Object transformation records:
>>

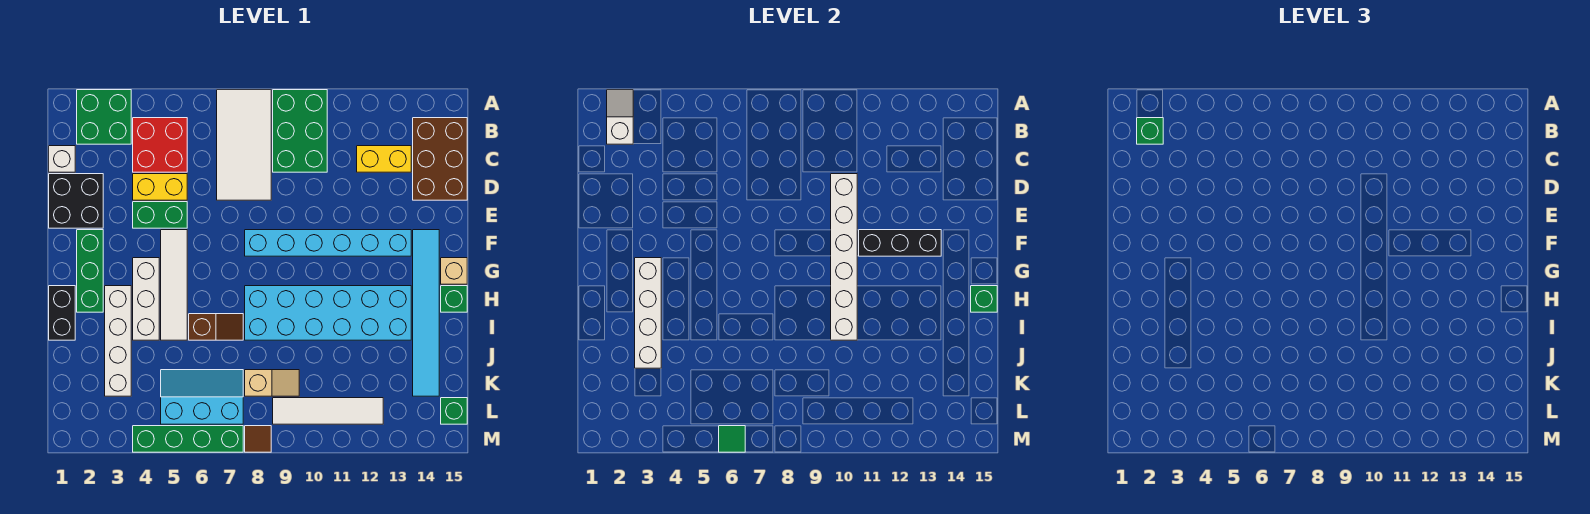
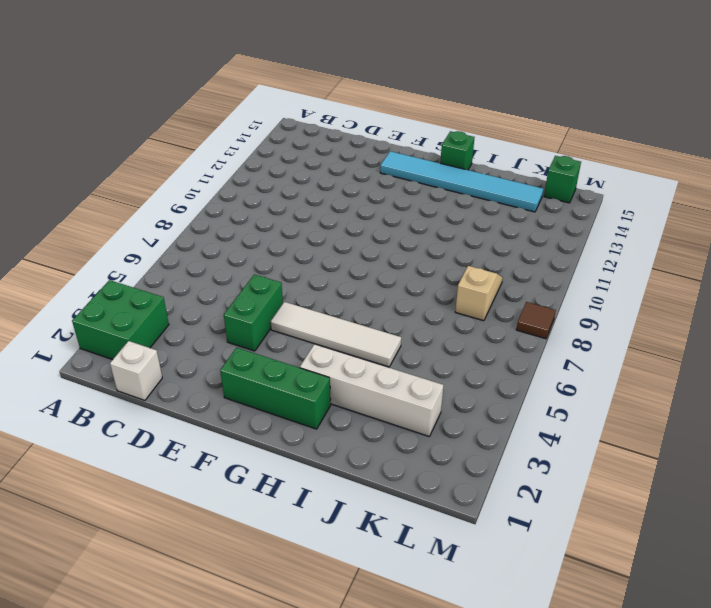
none -> white tile A7:D8 level 1
none -> green brick A9:C10 level 1
none -> red brick B4:C5 level 1
none -> brown brick B14:D15 level 1

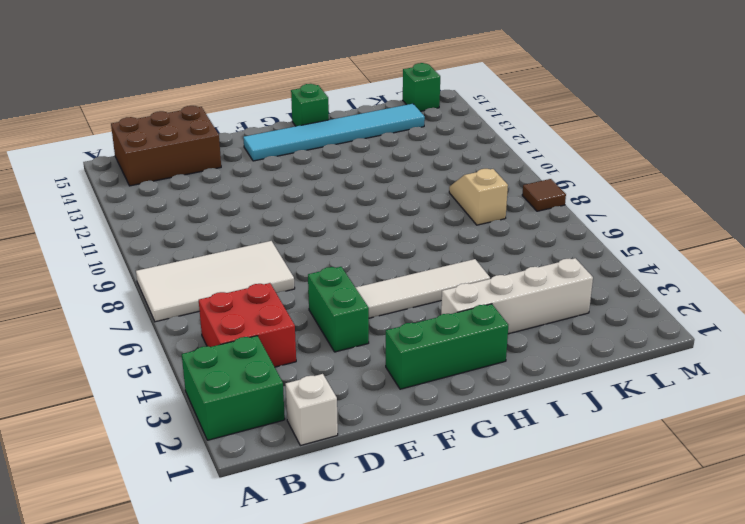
none -> green brick A9:C10 level 1
none -> yellow brick C12:C13 level 1
none -> black brick D1:E2 level 1
none -> yellow brick D4:D5 level 1

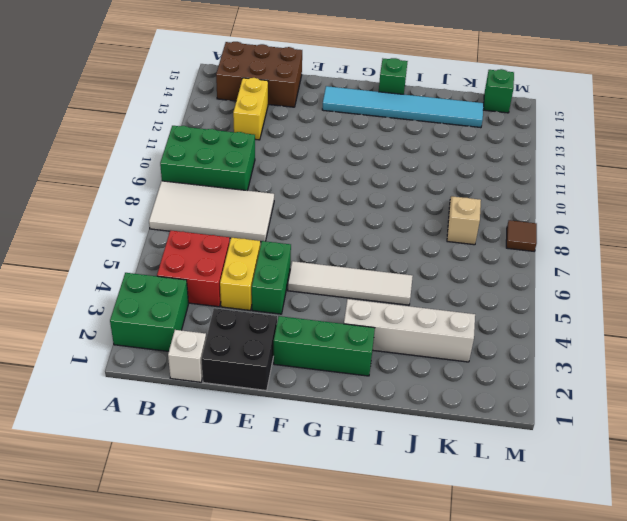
none -> cyan brick F8:F13 level 1
none -> white brick G4:I4 level 1
none -> tan brick G15 level 1
none -> black brick H1:I1 level 1

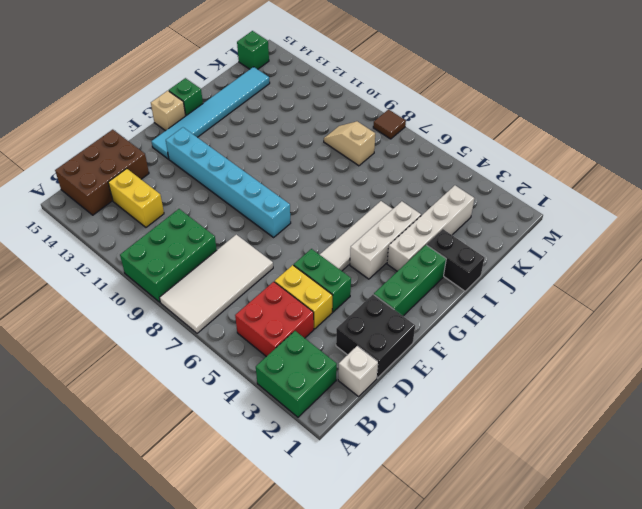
black brick I1:I2 level 1 -> black brick H1:I1 level 1
none -> cyan brick H8:I13 level 1
none -> brown slope I6:I7 level 1 top 6
none -> cyan slope K5:L7 level 1 top L
none -> white tile L9:L12 level 1

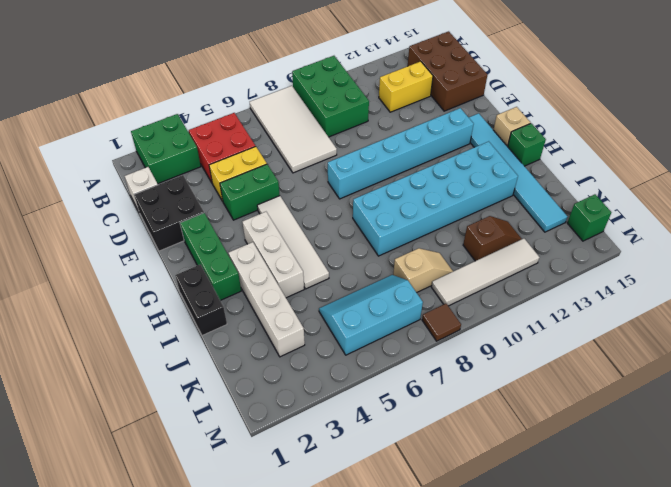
brown slope K11:K12 level 1 top 11 -> brown slope I6:I7 level 1 top 6
none -> green brick M4:M7 level 1
none -> white slope A2:B2 level 2 top B
none -> white brick D10:I10 level 2
none -> black brick F11:F13 level 2

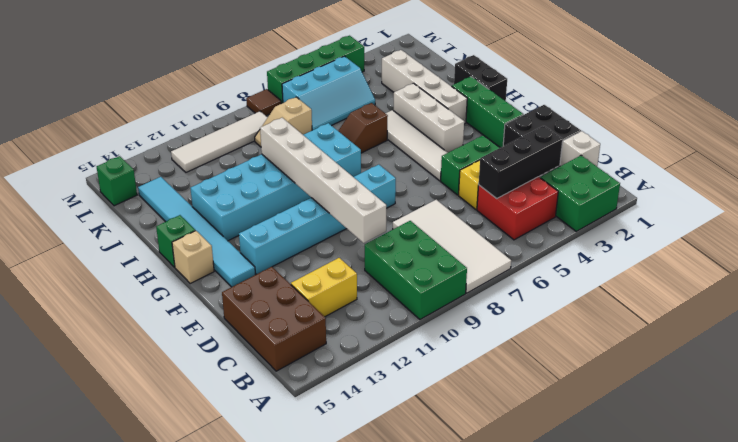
black brick C3:C5 level 2 -> black brick F11:F13 level 2
none -> white slope A2:B2 level 2 top B
none -> white brick G3:J3 level 2
none -> green brick H15 level 2
none -> green tile M6 level 2

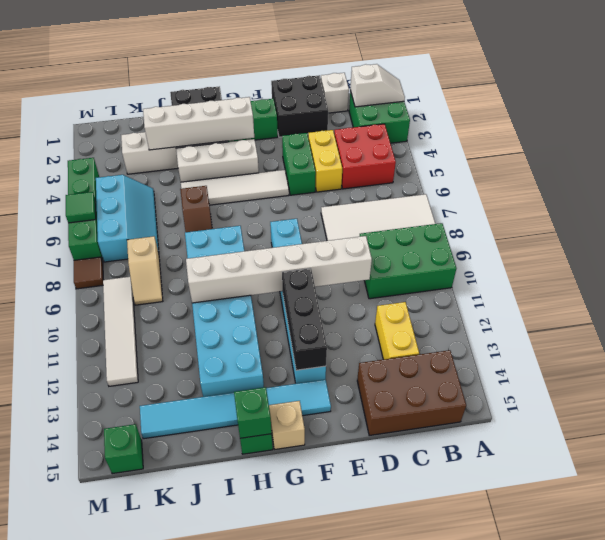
none -> green brick B2 level 3

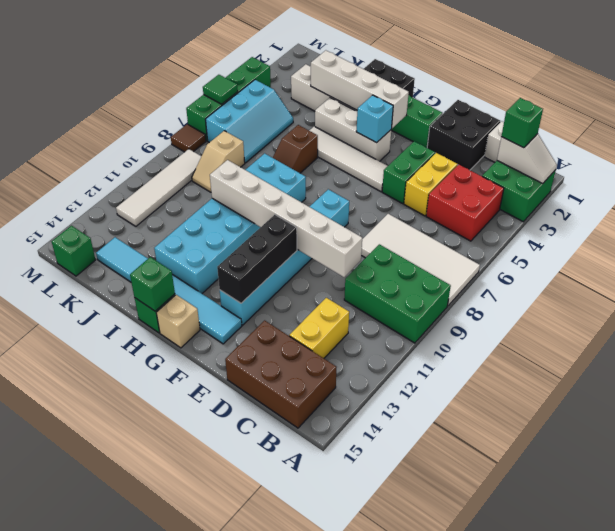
cyan brick G4 level 2 -> none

<<

Copy each line above precisely, dropping the pictures.

none -> white tile A7:D8 level 1
none -> green brick A9:C10 level 1
none -> red brick B4:C5 level 1
none -> brown brick B14:D15 level 1

none -> green brick A9:C10 level 1
none -> yellow brick C12:C13 level 1
none -> black brick D1:E2 level 1
none -> yellow brick D4:D5 level 1

none -> cyan brick F8:F13 level 1
none -> white brick G4:I4 level 1
none -> tan brick G15 level 1
none -> black brick H1:I1 level 1

black brick I1:I2 level 1 -> black brick H1:I1 level 1
none -> cyan brick H8:I13 level 1
none -> brown slope I6:I7 level 1 top 6
none -> cyan slope K5:L7 level 1 top L
none -> white tile L9:L12 level 1

brown slope K11:K12 level 1 top 11 -> brown slope I6:I7 level 1 top 6
none -> green brick M4:M7 level 1
none -> white slope A2:B2 level 2 top B
none -> white brick D10:I10 level 2
none -> black brick F11:F13 level 2

black brick C3:C5 level 2 -> black brick F11:F13 level 2
none -> white slope A2:B2 level 2 top B
none -> white brick G3:J3 level 2
none -> green brick H15 level 2
none -> green tile M6 level 2

none -> green brick B2 level 3

cyan brick G4 level 2 -> none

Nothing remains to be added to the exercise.